*** Begin section ***
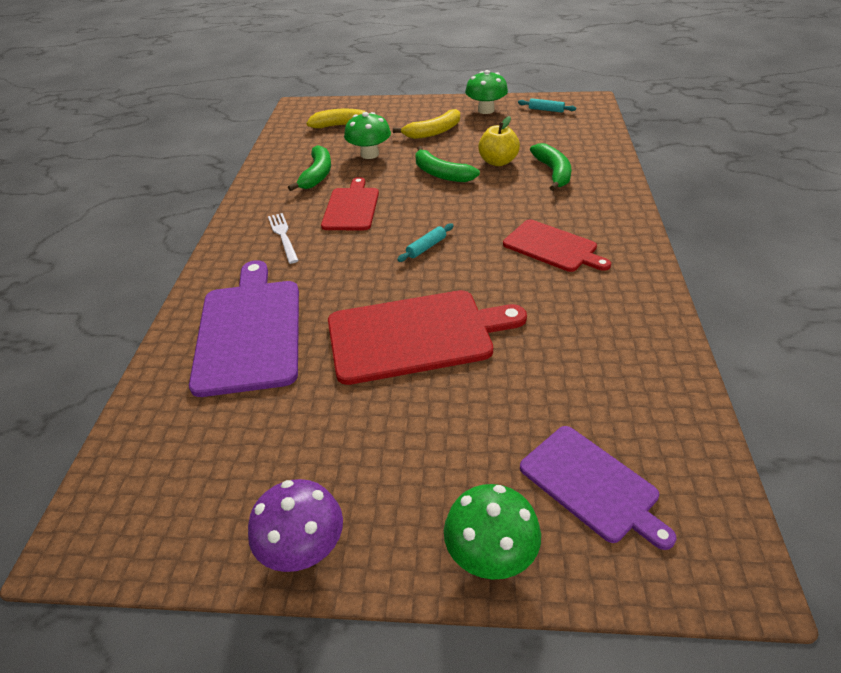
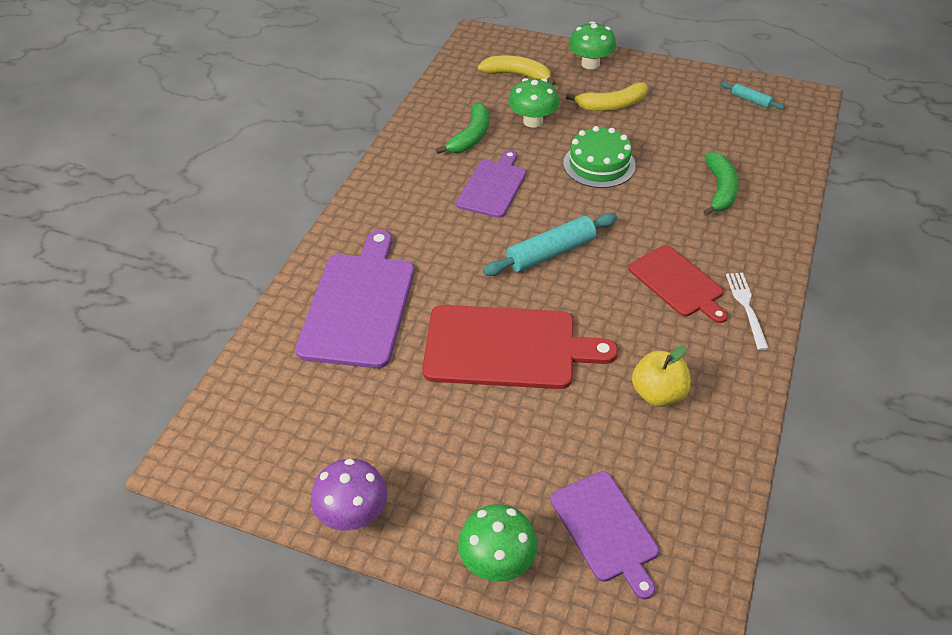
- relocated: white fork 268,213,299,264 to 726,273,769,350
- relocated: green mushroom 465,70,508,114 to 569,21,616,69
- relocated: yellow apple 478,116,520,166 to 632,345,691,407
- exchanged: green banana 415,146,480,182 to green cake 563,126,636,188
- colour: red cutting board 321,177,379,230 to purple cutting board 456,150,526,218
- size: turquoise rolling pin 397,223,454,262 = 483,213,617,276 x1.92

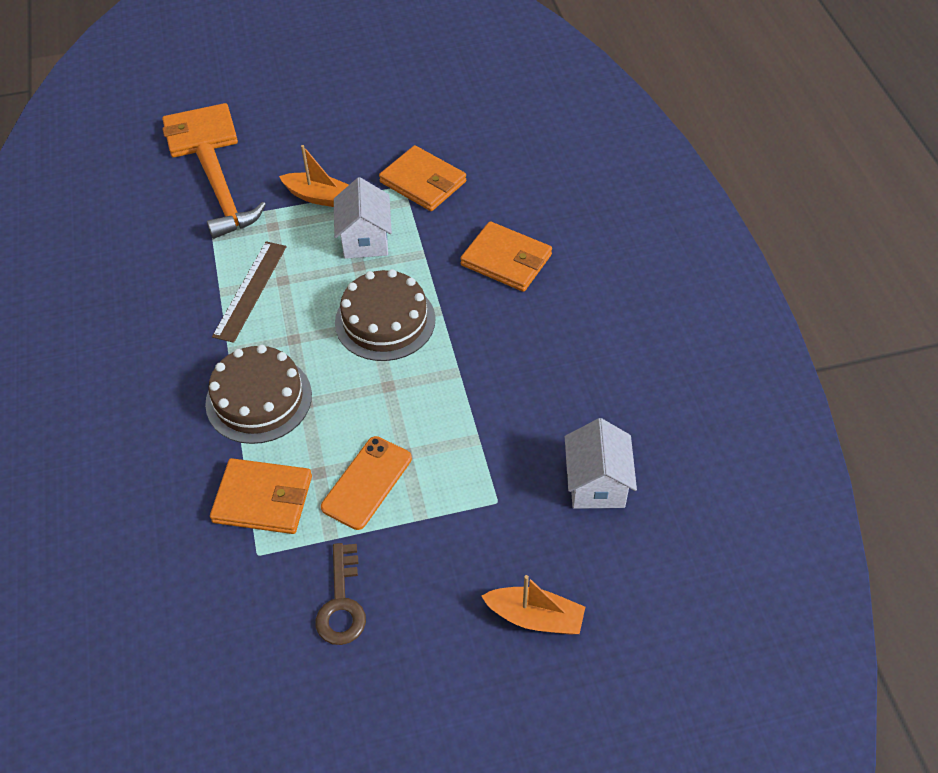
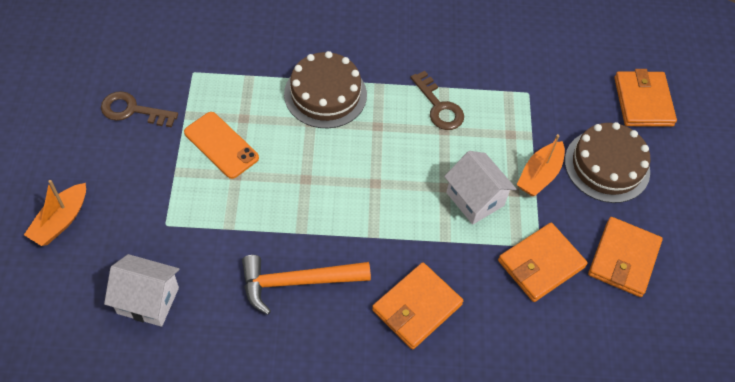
- relocated: orange hammer 196,143,266,239 to 242,255,371,315
- relocated: orange wallet 210,458,312,534 to 588,217,663,297
- relocated: brown cake 335,269,436,361 to 565,122,651,203
- exchanged: brown ruler 212,241,286,343 to brown key 410,71,464,130
- spun: white house 334,177,392,259 = 444,151,516,224 45 degrees clockwise

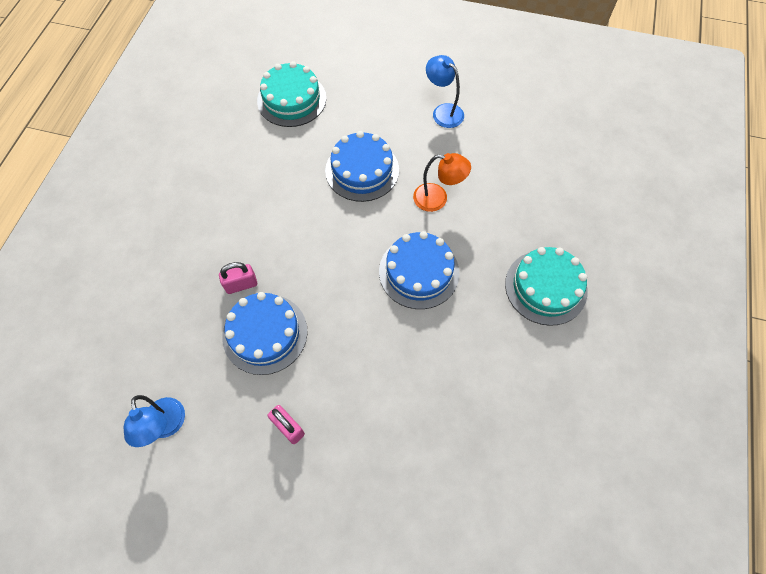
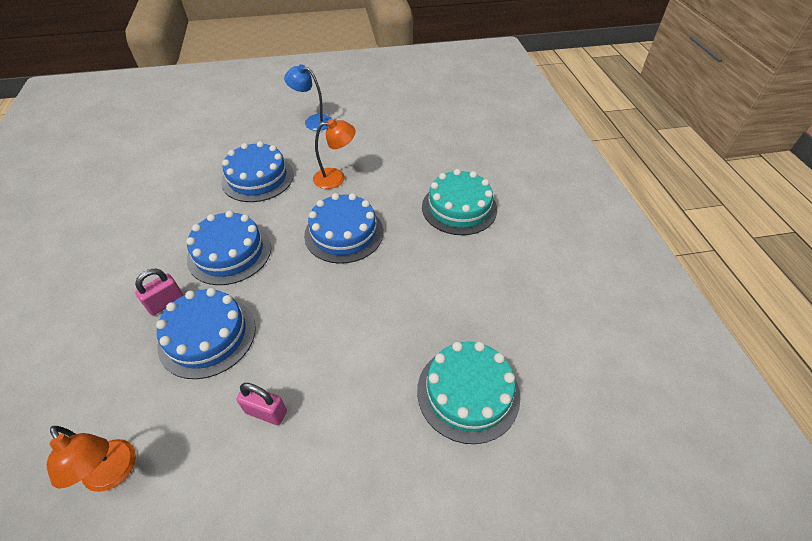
- appeared: blue cake 186,210,271,285
- relocated: turquoise cake 257,61,326,127 to 417,341,520,444
- colour: blue lamp 124,395,185,447 to orange lamp 47,426,136,492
*** End section ***
● Work order
Transcribe all of the material exactly and leave out its pictures.

● Task response
- relocated: white fork 268,213,299,264 to 726,273,769,350
- relocated: green mushroom 465,70,508,114 to 569,21,616,69
- relocated: yellow apple 478,116,520,166 to 632,345,691,407
- exchanged: green banana 415,146,480,182 to green cake 563,126,636,188
- colour: red cutting board 321,177,379,230 to purple cutting board 456,150,526,218
- size: turquoise rolling pin 397,223,454,262 = 483,213,617,276 x1.92

- relocated: orange hammer 196,143,266,239 to 242,255,371,315
- relocated: orange wallet 210,458,312,534 to 588,217,663,297
- relocated: brown cake 335,269,436,361 to 565,122,651,203
- exchanged: brown ruler 212,241,286,343 to brown key 410,71,464,130
- spun: white house 334,177,392,259 = 444,151,516,224 45 degrees clockwise

- appeared: blue cake 186,210,271,285
- relocated: turquoise cake 257,61,326,127 to 417,341,520,444
- colour: blue lamp 124,395,185,447 to orange lamp 47,426,136,492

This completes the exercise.